GIVEN MATERIAL:
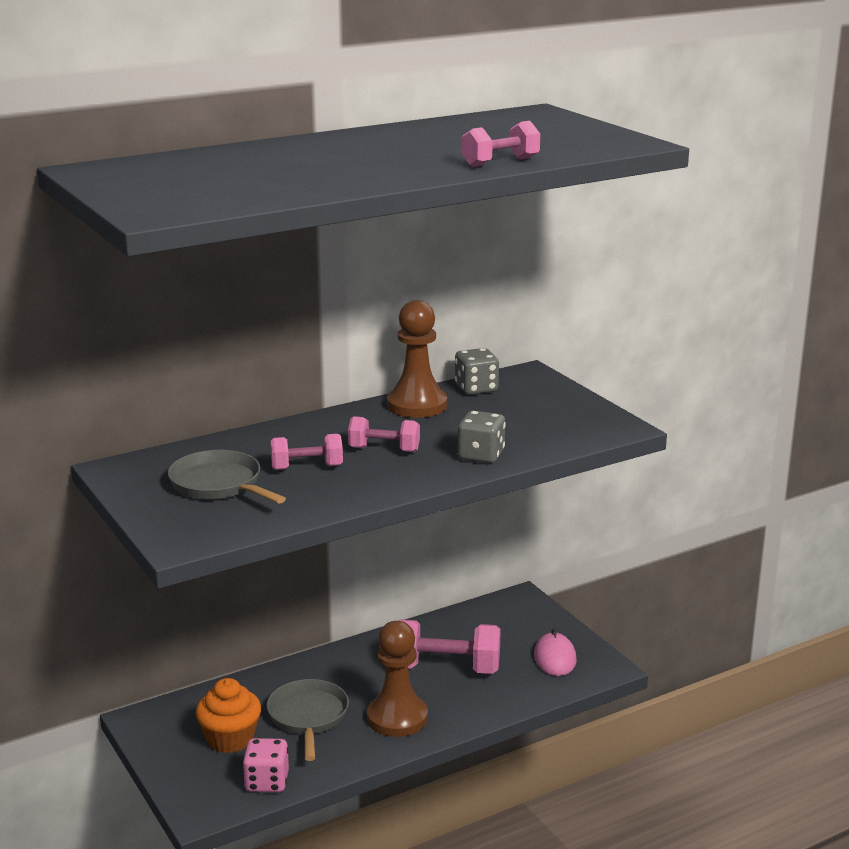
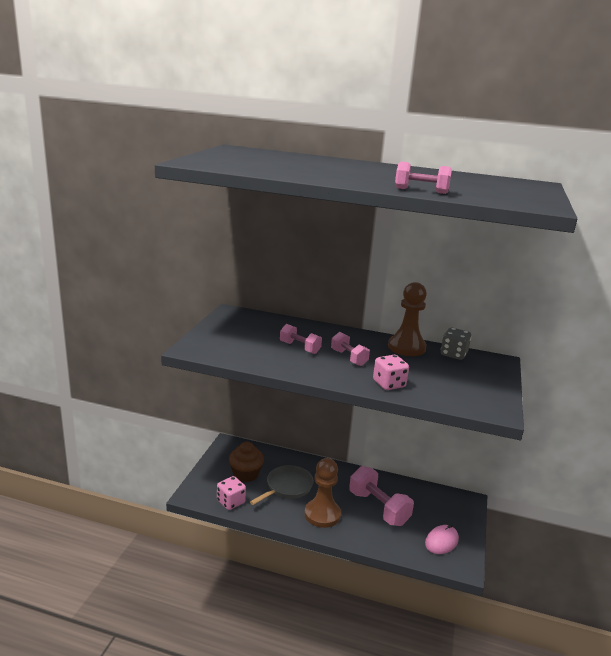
camera: 45 degrees right, 0 degrees up
grey pan [168,450,286,504] -> none
orange cupcake [196,678,261,753] -> brown cupcake [229,442,264,482]
grey dice [457,410,506,463] -> pink dice [373,355,409,390]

HOW TO COMPLETE THIS TASK: Give the number of lines in the data that include the string "grey", please, and nothing else.

RESPONSE TO THE EXERCISE: 2